** What you will do **
Transcribe every record as it stands and set the images aside.

** Provided data **
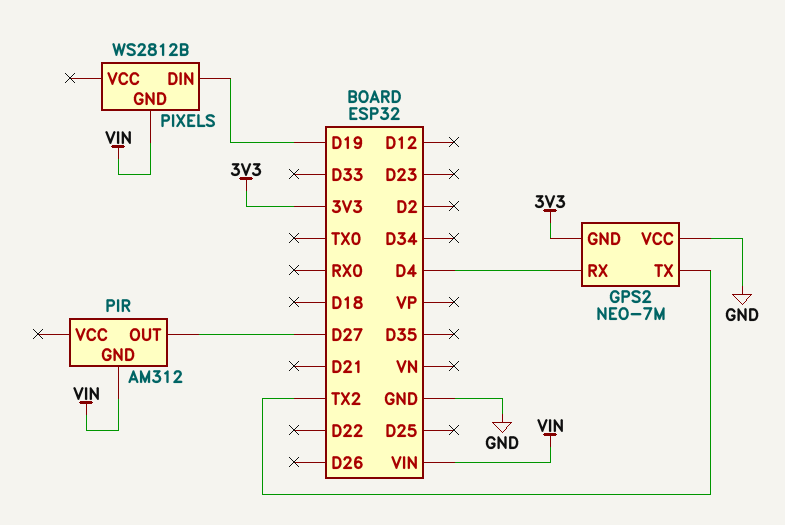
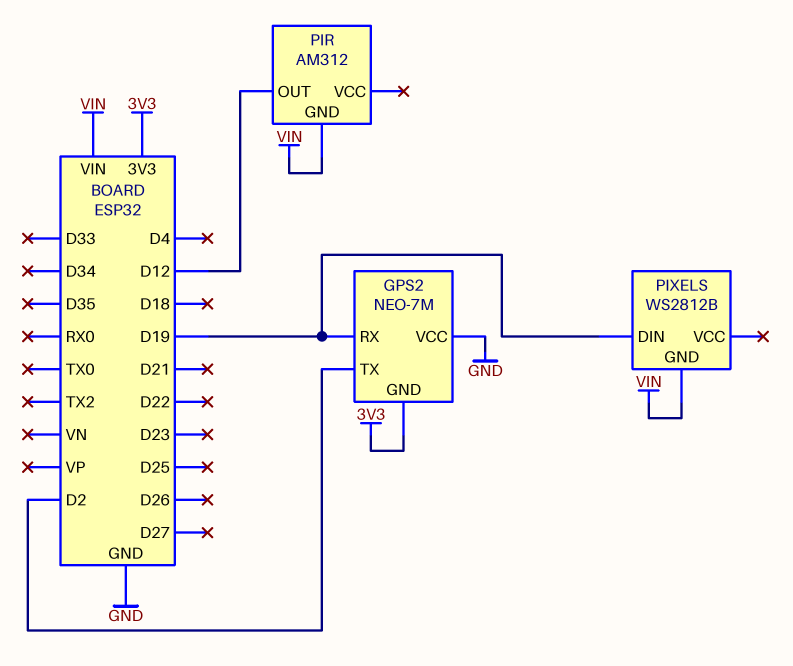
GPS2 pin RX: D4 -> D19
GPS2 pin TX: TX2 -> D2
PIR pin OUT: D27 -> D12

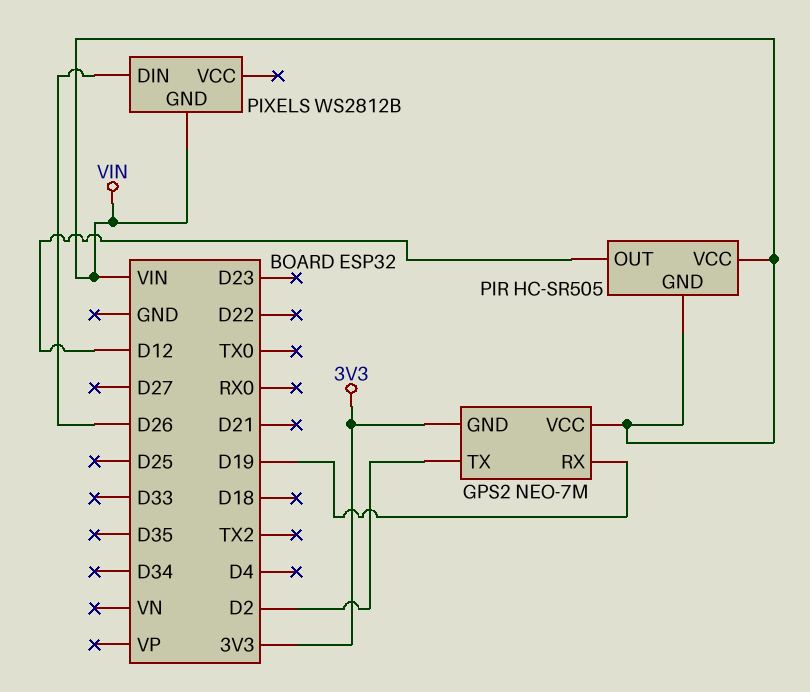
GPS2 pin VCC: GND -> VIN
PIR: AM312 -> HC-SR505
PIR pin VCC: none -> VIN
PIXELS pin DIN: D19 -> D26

** Solution to the exercise **
GPS2 pin RX: D4 -> D19
GPS2 pin TX: TX2 -> D2
PIR pin OUT: D27 -> D12

GPS2 pin VCC: GND -> VIN
PIR: AM312 -> HC-SR505
PIR pin VCC: none -> VIN
PIXELS pin DIN: D19 -> D26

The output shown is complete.